## [Data records]
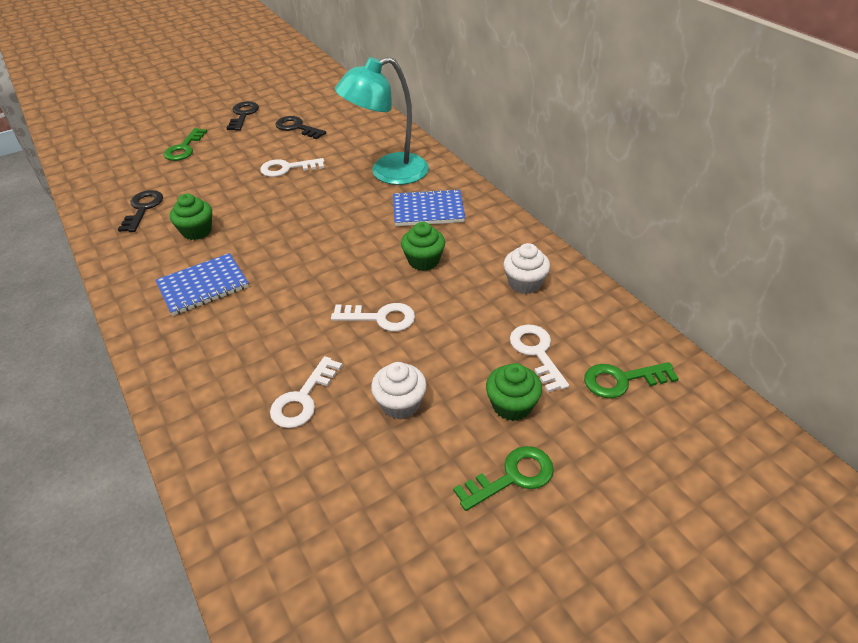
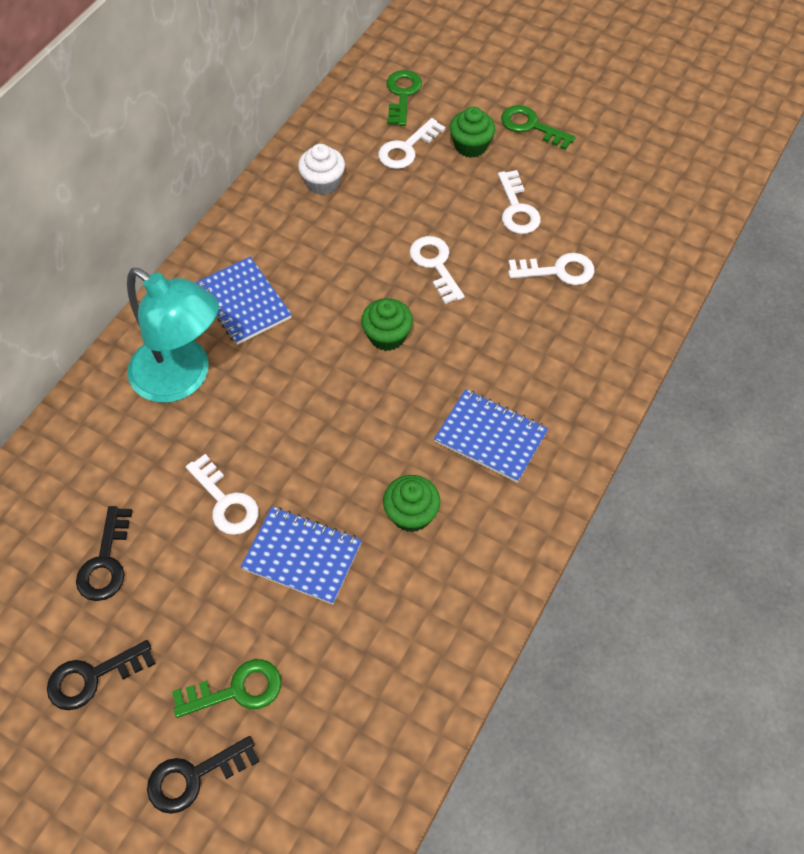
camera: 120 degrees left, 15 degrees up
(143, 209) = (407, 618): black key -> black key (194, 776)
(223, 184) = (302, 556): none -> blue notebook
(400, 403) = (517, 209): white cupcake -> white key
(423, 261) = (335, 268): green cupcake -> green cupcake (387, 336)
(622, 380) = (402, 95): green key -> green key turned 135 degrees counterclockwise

---

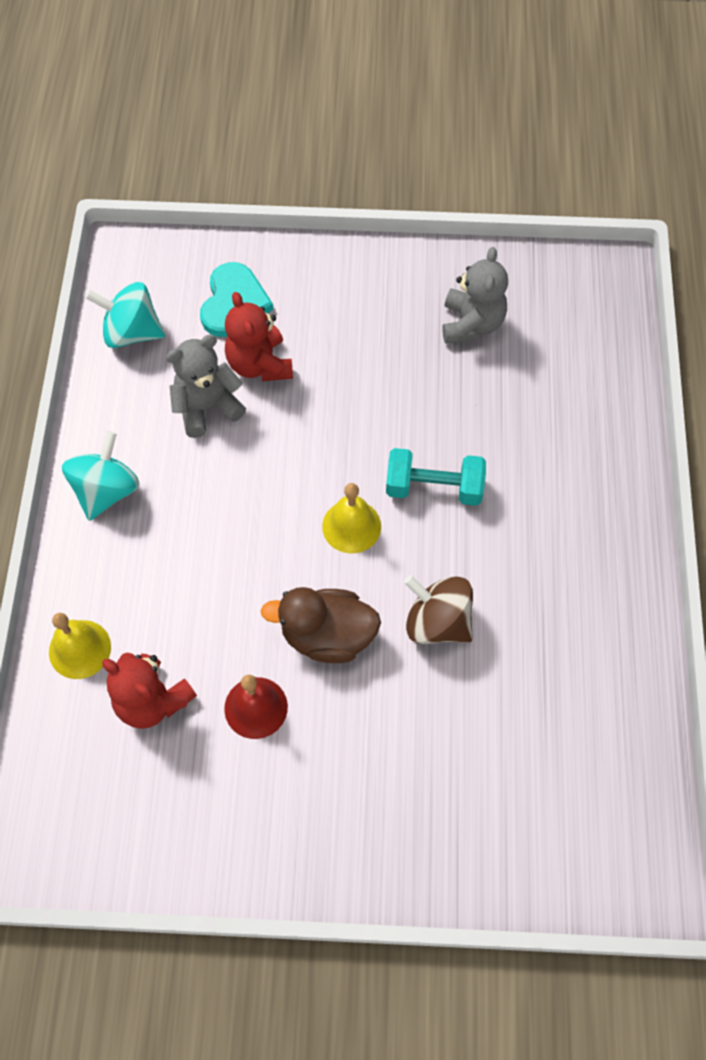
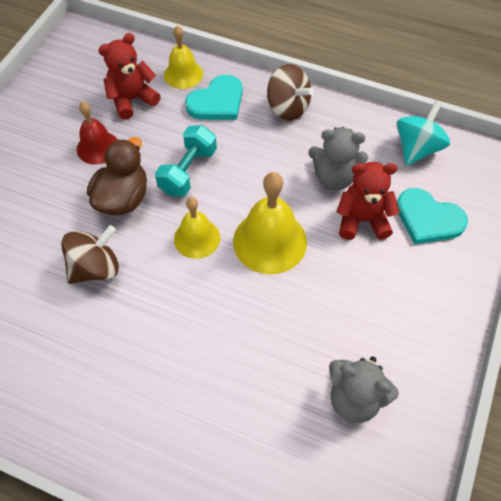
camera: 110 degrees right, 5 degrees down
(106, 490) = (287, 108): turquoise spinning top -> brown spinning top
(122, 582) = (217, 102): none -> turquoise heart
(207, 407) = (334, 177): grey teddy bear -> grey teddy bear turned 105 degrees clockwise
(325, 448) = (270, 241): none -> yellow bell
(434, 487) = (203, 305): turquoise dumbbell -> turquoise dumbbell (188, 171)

## [Exercise]
Among the lines of the data above, find those with the word "turquoise" and show them.

## [Task response]
(106, 490) = (287, 108): turquoise spinning top -> brown spinning top
(122, 582) = (217, 102): none -> turquoise heart
(434, 487) = (203, 305): turquoise dumbbell -> turquoise dumbbell (188, 171)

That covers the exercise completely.